[Scene difference descriptions]:
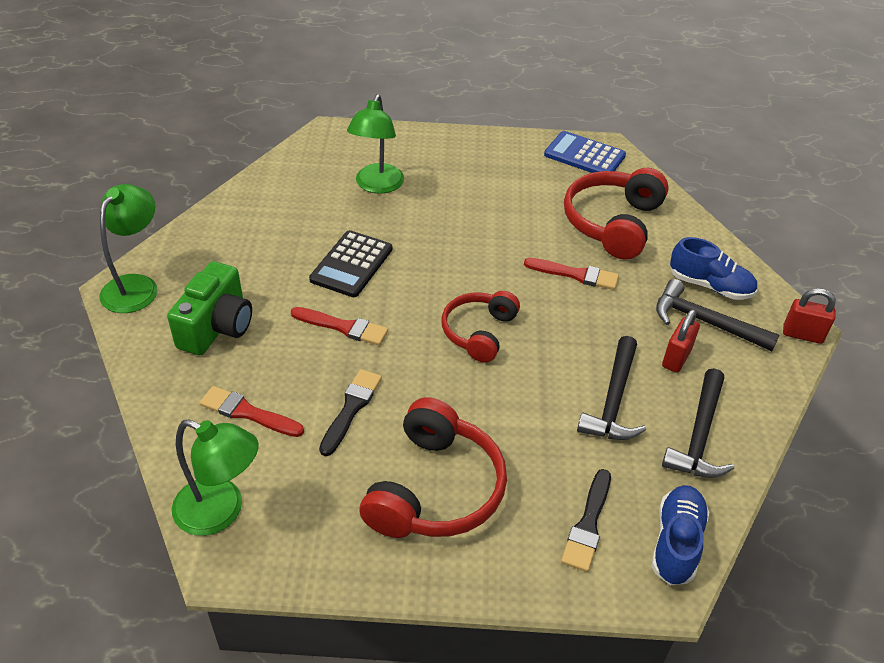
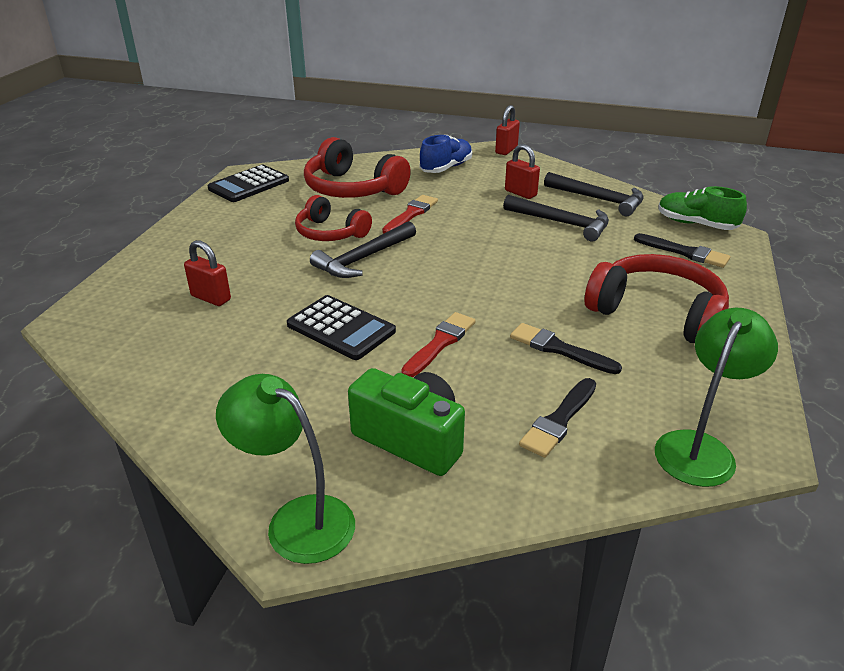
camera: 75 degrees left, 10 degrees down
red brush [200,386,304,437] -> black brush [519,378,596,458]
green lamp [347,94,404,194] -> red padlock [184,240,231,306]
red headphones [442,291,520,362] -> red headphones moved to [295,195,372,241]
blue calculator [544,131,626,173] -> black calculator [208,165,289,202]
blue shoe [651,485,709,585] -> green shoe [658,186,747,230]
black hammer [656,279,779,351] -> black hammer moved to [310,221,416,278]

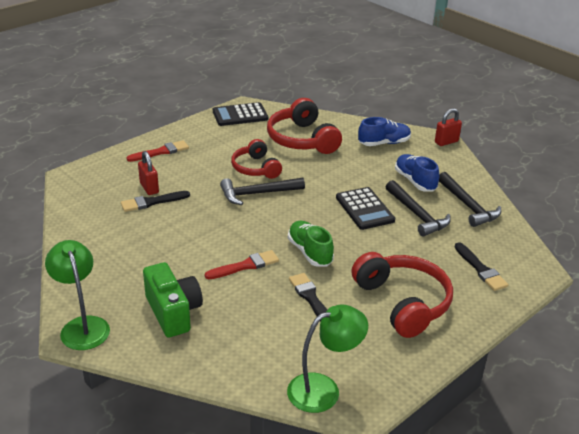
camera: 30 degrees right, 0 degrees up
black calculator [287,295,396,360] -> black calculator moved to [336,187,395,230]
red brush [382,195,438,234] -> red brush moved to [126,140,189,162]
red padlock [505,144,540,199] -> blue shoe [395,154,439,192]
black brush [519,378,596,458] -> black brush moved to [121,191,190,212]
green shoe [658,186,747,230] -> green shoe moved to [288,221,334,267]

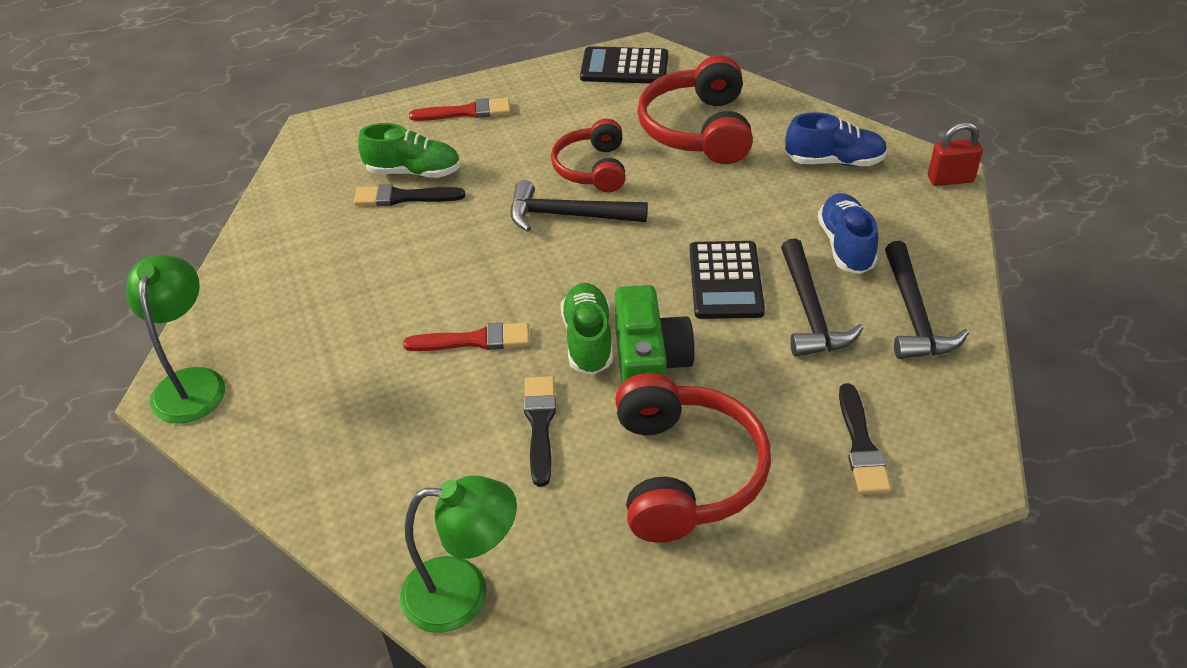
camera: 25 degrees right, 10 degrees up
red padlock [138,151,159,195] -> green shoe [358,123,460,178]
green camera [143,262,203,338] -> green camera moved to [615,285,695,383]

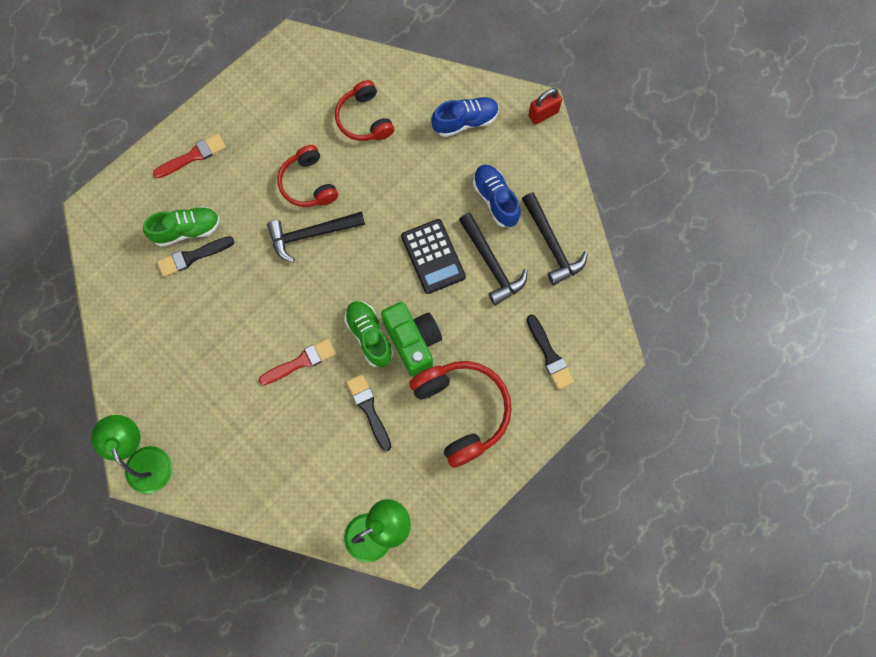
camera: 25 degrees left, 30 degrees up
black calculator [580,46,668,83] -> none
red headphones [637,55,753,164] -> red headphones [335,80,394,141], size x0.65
* * *
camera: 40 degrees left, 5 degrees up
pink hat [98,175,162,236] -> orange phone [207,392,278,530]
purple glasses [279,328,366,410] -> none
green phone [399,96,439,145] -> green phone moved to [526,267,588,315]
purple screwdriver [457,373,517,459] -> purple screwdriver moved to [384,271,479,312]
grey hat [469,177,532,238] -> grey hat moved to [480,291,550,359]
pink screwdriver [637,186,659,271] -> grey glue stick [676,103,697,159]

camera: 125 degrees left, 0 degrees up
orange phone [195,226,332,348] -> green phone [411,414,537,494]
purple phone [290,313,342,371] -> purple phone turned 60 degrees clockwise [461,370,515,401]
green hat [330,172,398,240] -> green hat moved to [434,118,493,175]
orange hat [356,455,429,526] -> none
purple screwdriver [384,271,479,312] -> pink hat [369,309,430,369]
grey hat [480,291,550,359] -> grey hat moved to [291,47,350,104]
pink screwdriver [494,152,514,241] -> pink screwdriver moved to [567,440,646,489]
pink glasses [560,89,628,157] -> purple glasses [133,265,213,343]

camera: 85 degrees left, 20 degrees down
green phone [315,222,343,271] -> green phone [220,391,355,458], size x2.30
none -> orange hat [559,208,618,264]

[Exercise requirements]:
Looking at the data above, write out exactly the lines that start at the one containing "black calculator [580,46,668,83] -> none" and end at the one containing "red headphones [637,55,753,164]"; include both and nothing beyond.

[Exercise output]:
black calculator [580,46,668,83] -> none
red headphones [637,55,753,164] -> red headphones [335,80,394,141], size x0.65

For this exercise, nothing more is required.